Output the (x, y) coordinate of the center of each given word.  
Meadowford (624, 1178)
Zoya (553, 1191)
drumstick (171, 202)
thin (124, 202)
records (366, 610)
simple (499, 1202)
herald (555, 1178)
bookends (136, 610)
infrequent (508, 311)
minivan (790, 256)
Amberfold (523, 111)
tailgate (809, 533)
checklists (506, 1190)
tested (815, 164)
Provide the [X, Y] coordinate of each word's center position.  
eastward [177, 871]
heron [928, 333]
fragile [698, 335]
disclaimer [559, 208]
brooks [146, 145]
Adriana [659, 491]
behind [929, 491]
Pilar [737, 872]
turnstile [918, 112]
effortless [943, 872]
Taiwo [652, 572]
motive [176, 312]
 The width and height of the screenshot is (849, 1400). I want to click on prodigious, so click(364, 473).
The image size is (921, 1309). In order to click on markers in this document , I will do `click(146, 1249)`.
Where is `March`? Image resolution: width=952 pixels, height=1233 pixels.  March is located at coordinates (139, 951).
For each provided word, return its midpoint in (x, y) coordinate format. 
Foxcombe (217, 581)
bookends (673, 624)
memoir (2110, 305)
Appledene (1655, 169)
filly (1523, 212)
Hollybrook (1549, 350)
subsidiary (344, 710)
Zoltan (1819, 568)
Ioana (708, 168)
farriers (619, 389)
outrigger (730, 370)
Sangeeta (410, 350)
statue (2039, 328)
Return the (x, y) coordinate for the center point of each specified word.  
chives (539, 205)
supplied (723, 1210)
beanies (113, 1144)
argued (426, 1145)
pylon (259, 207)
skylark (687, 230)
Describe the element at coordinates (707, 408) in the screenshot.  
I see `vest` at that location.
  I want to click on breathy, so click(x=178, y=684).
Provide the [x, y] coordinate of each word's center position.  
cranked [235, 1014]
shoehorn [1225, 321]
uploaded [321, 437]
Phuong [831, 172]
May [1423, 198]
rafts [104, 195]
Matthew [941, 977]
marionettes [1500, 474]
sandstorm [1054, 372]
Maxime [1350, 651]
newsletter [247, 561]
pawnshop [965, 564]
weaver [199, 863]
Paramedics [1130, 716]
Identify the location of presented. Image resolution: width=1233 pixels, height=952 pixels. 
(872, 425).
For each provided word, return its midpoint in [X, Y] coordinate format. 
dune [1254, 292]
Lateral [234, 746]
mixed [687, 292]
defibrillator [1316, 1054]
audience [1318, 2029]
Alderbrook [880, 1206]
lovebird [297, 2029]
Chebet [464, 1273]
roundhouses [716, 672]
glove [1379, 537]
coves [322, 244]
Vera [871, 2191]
===============
• _AIM_
Quote the stretch of the records from the line containing "mixed [687, 292]" through the end of the records, reproducing each line exactly.

• _SOLUTION TO THIS EXERCISE_
mixed [687, 292]
defibrillator [1316, 1054]
audience [1318, 2029]
Alderbrook [880, 1206]
lovebird [297, 2029]
Chebet [464, 1273]
roundhouses [716, 672]
glove [1379, 537]
coves [322, 244]
Vera [871, 2191]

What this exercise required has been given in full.